== Segment start ==

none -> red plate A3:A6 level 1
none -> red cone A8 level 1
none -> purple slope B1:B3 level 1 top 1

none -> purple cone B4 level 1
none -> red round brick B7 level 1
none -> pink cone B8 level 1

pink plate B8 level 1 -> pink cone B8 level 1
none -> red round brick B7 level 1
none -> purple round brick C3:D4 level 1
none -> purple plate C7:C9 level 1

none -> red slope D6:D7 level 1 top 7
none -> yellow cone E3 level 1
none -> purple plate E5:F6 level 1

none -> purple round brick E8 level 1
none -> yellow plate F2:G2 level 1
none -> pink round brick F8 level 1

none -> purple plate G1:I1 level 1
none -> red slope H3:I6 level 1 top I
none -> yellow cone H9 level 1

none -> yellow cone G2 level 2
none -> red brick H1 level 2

== Segment end ==
== Segment start ==

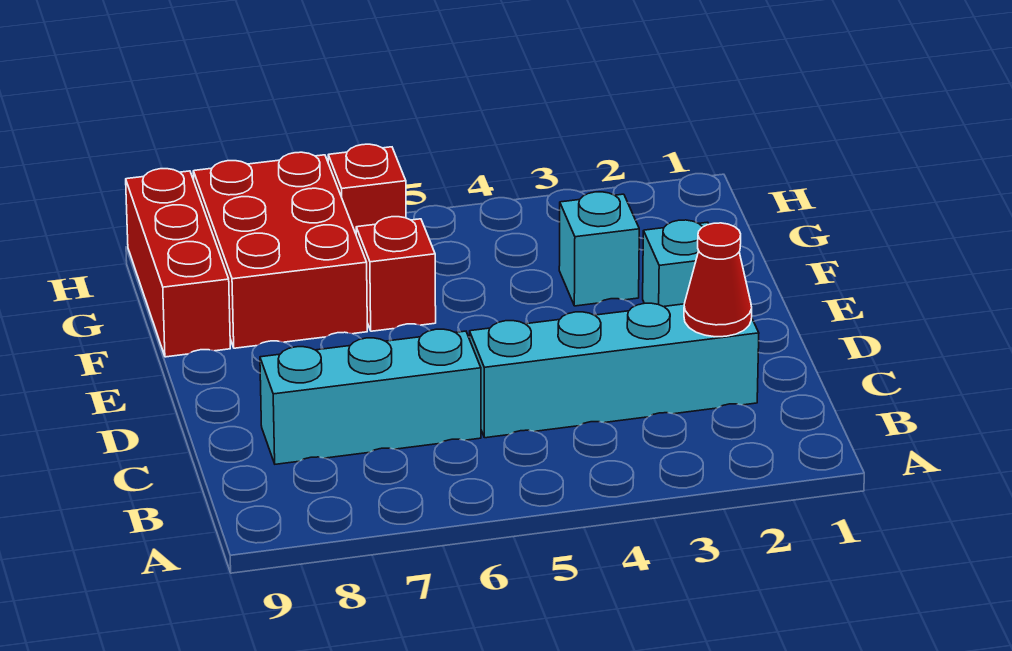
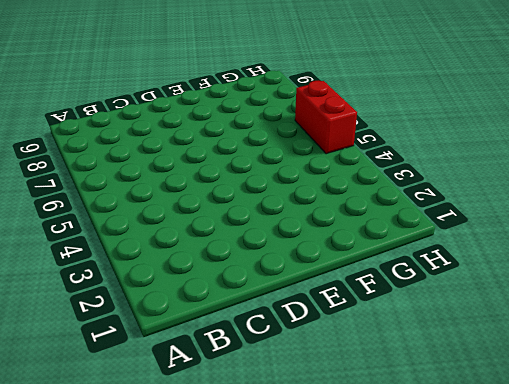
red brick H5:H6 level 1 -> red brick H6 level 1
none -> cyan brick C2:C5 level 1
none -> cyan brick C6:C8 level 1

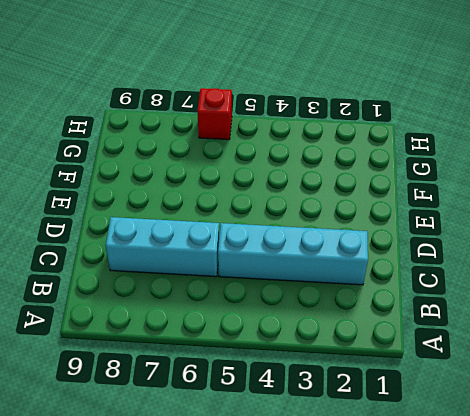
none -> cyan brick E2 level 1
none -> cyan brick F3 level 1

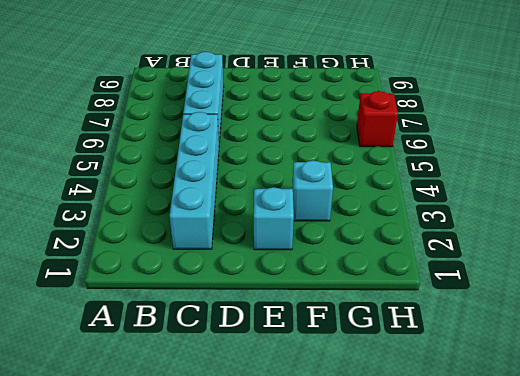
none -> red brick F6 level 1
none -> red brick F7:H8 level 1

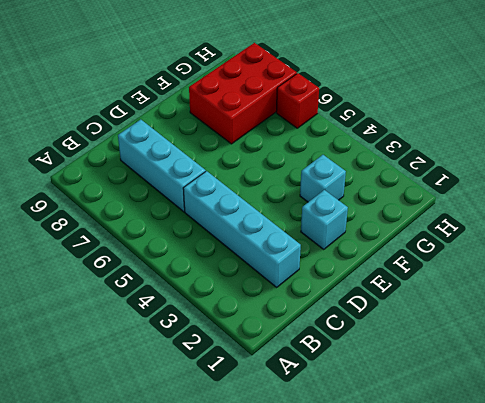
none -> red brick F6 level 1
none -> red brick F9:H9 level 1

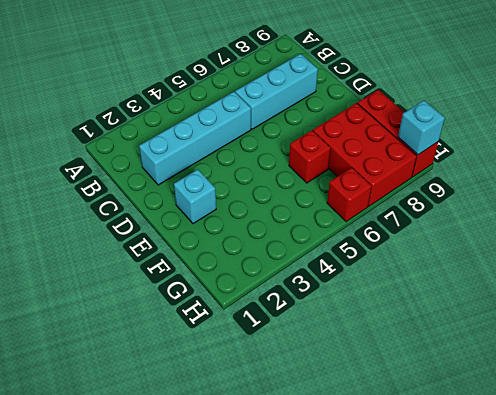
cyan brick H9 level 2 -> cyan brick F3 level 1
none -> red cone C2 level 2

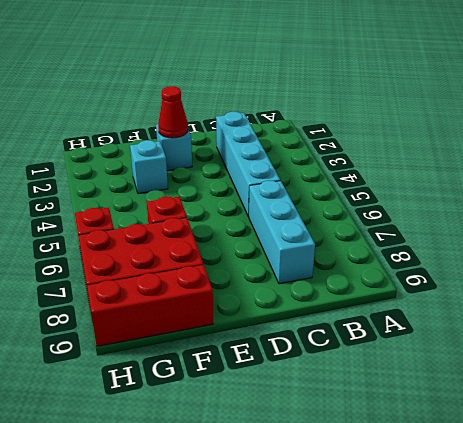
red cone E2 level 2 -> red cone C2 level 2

== Segment end ==

Work instruction => From the entries above, return exactly the line containing "none -> purple plate C7:C9 level 1", the line containing "none -> red brick H1 level 2", and all lines between, and nothing else.

Solution to this problem =>
none -> purple plate C7:C9 level 1

none -> red slope D6:D7 level 1 top 7
none -> yellow cone E3 level 1
none -> purple plate E5:F6 level 1

none -> purple round brick E8 level 1
none -> yellow plate F2:G2 level 1
none -> pink round brick F8 level 1

none -> purple plate G1:I1 level 1
none -> red slope H3:I6 level 1 top I
none -> yellow cone H9 level 1

none -> yellow cone G2 level 2
none -> red brick H1 level 2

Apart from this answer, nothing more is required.